### Assigned task
The lines to return are those from the line holding "grey_clock [137 705" through the last line of the entries below, both included, written exactly and without pictures.

─── Data to examine

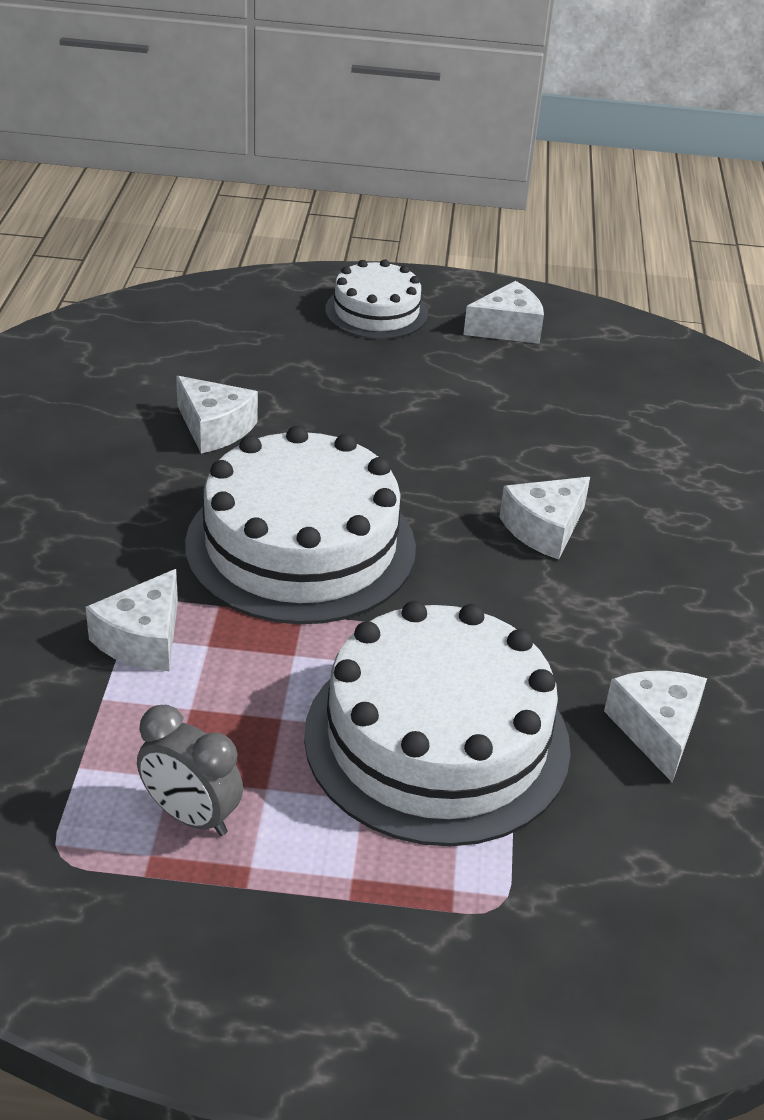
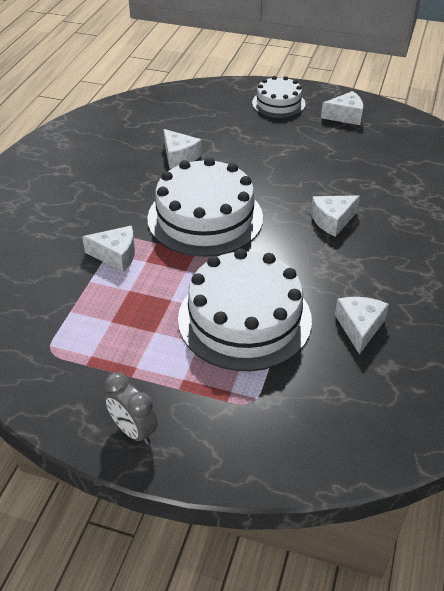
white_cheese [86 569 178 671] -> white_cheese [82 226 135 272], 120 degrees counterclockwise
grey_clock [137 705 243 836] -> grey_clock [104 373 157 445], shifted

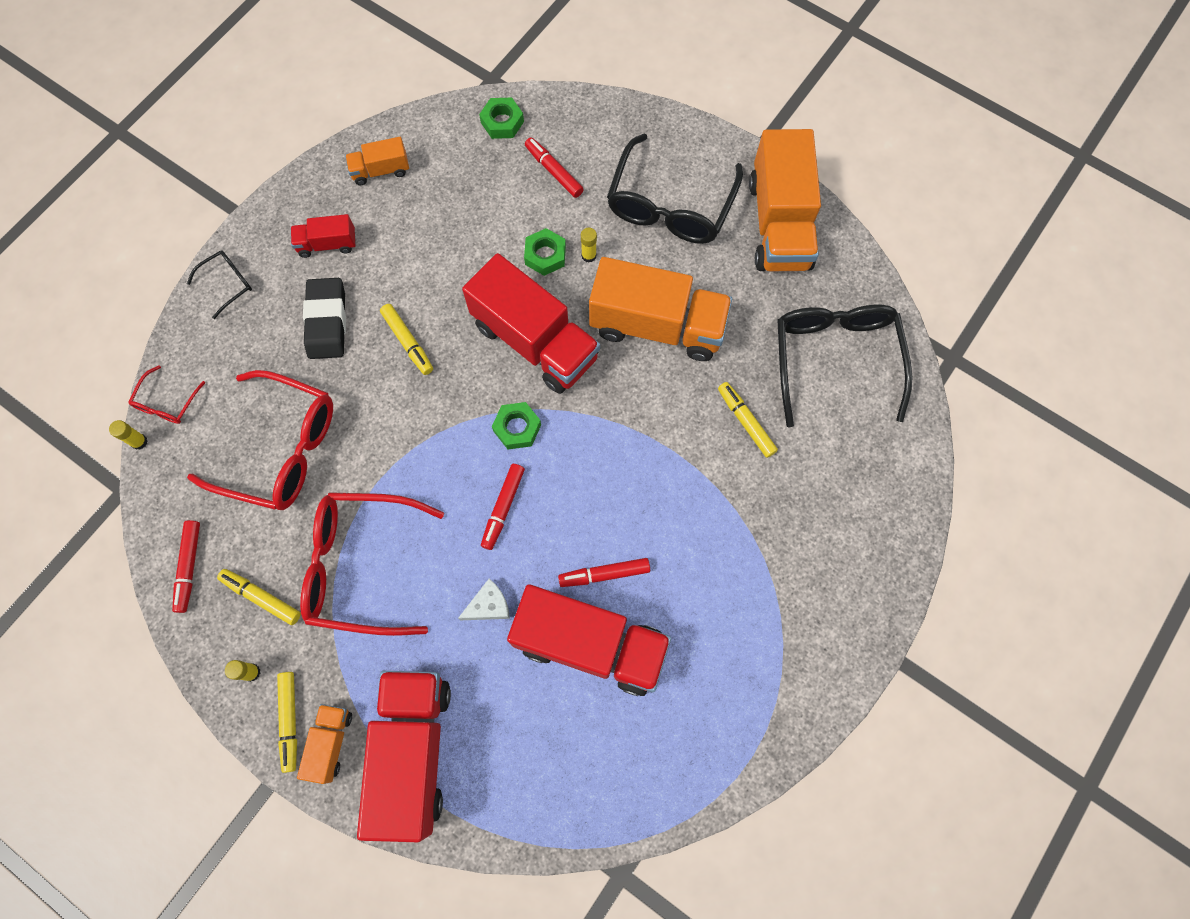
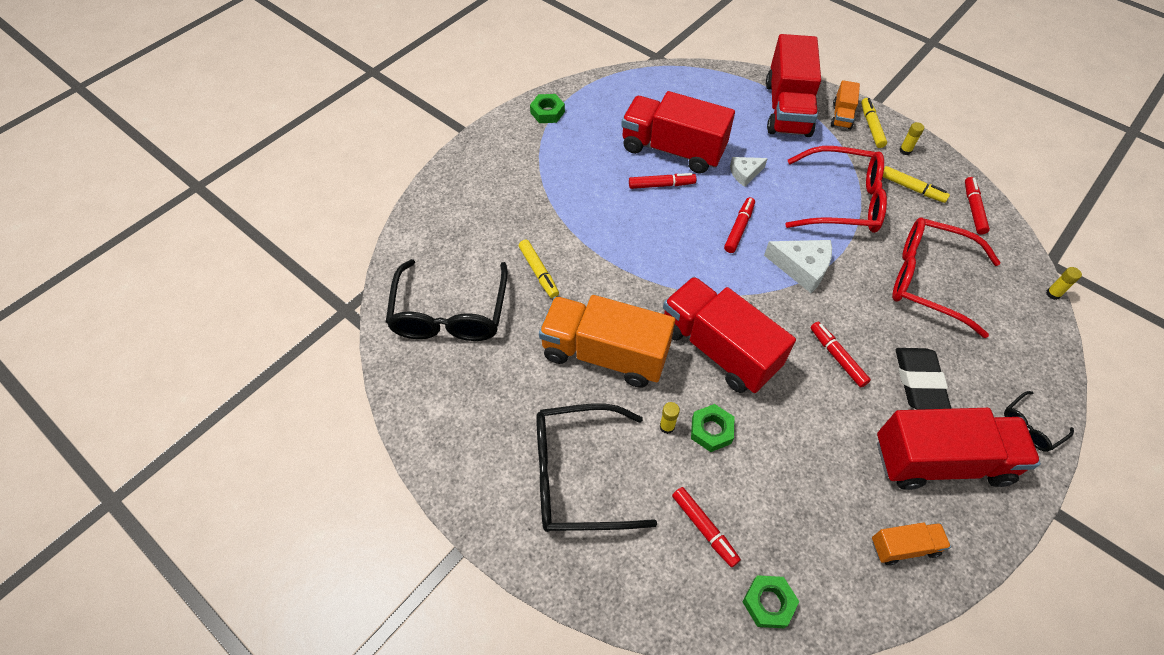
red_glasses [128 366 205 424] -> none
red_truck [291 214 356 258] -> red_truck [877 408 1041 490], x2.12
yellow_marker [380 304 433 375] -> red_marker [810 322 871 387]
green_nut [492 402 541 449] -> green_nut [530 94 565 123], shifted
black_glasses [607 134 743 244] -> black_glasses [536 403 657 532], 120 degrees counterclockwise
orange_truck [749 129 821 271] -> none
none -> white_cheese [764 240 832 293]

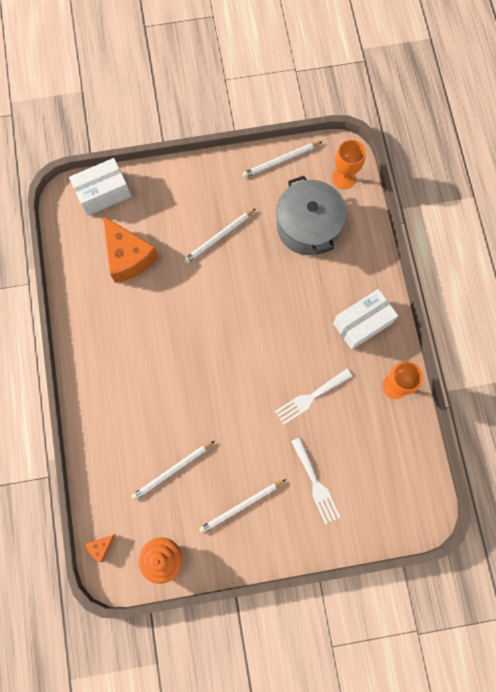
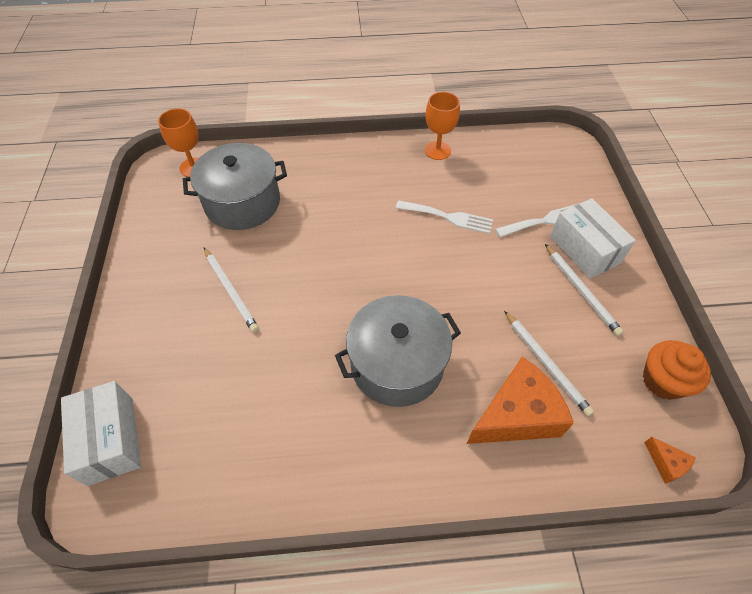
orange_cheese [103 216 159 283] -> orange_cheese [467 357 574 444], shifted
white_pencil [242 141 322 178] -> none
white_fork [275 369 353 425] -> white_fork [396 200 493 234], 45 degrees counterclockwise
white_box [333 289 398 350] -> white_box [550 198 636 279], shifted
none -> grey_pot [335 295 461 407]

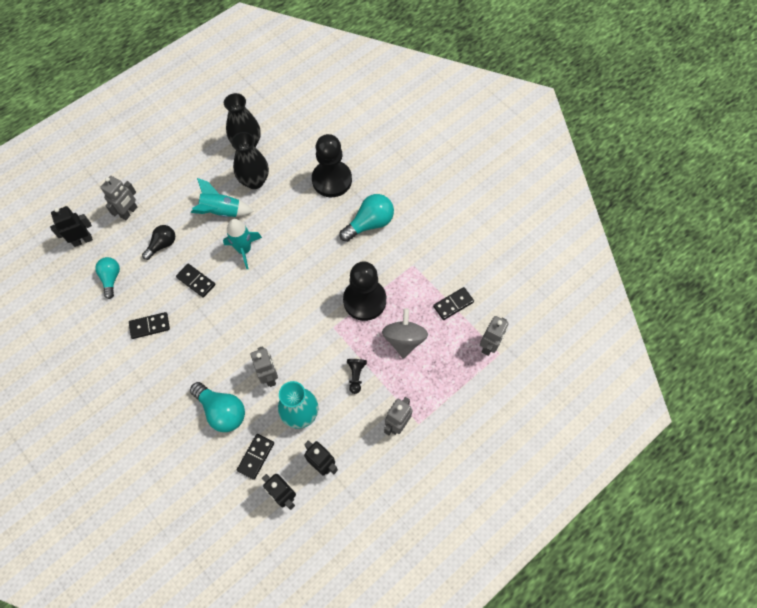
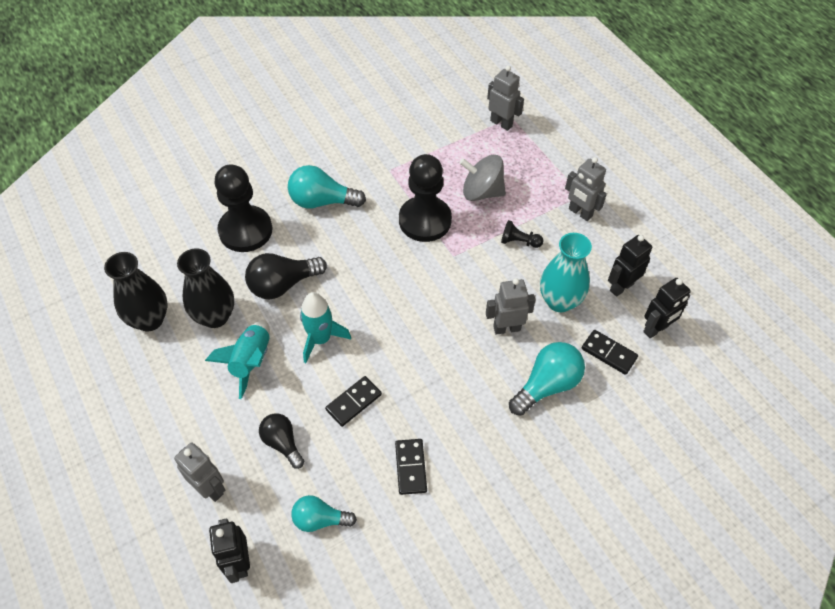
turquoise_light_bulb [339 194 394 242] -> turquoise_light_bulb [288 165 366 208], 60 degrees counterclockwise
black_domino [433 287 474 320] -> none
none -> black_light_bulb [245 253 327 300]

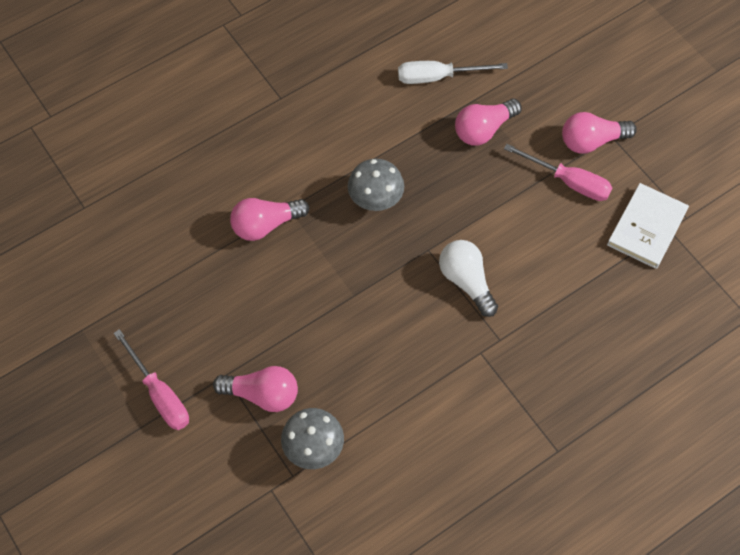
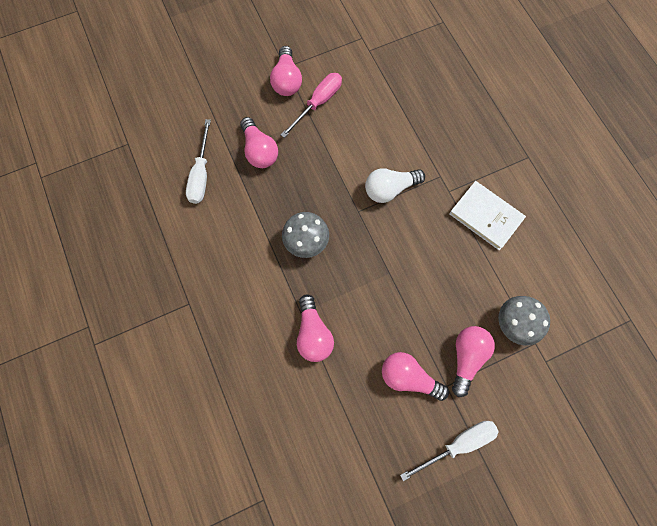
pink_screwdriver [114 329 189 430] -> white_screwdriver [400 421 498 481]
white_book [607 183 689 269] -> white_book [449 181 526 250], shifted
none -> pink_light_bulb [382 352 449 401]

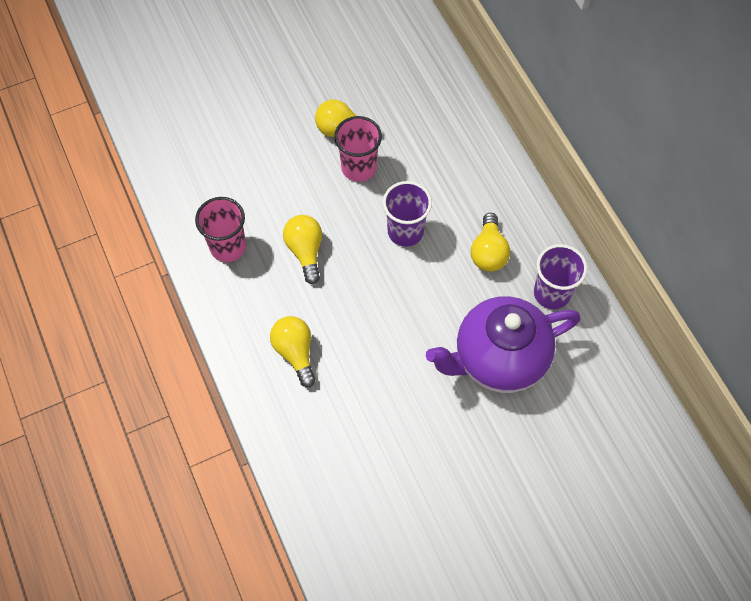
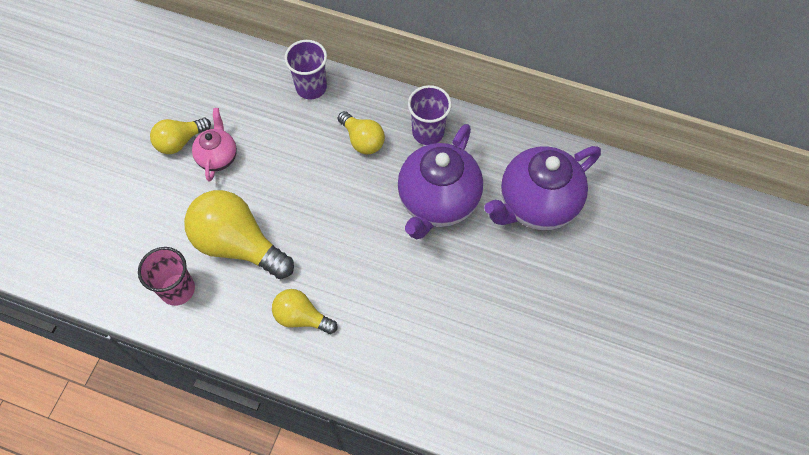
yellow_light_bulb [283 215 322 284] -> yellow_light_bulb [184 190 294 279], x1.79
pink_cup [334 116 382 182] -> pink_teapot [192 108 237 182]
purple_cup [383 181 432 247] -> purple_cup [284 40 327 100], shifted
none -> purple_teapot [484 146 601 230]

──────

### Output for this exercise
grey_clock [137 705 243 836] -> grey_clock [104 373 157 445], shifted

red_glasses [128 366 205 424] -> none
red_truck [291 214 356 258] -> red_truck [877 408 1041 490], x2.12
yellow_marker [380 304 433 375] -> red_marker [810 322 871 387]
green_nut [492 402 541 449] -> green_nut [530 94 565 123], shifted
black_glasses [607 134 743 244] -> black_glasses [536 403 657 532], 120 degrees counterclockwise
orange_truck [749 129 821 271] -> none
none -> white_cheese [764 240 832 293]

orange_cheese [103 216 159 283] -> orange_cheese [467 357 574 444], shifted
white_pencil [242 141 322 178] -> none
white_fork [275 369 353 425] -> white_fork [396 200 493 234], 45 degrees counterclockwise
white_box [333 289 398 350] -> white_box [550 198 636 279], shifted
none -> grey_pot [335 295 461 407]

turquoise_light_bulb [339 194 394 242] -> turquoise_light_bulb [288 165 366 208], 60 degrees counterclockwise
black_domino [433 287 474 320] -> none
none -> black_light_bulb [245 253 327 300]

pink_screwdriver [114 329 189 430] -> white_screwdriver [400 421 498 481]
white_book [607 183 689 269] -> white_book [449 181 526 250], shifted
none -> pink_light_bulb [382 352 449 401]

yellow_light_bulb [283 215 322 284] -> yellow_light_bulb [184 190 294 279], x1.79
pink_cup [334 116 382 182] -> pink_teapot [192 108 237 182]
purple_cup [383 181 432 247] -> purple_cup [284 40 327 100], shifted
none -> purple_teapot [484 146 601 230]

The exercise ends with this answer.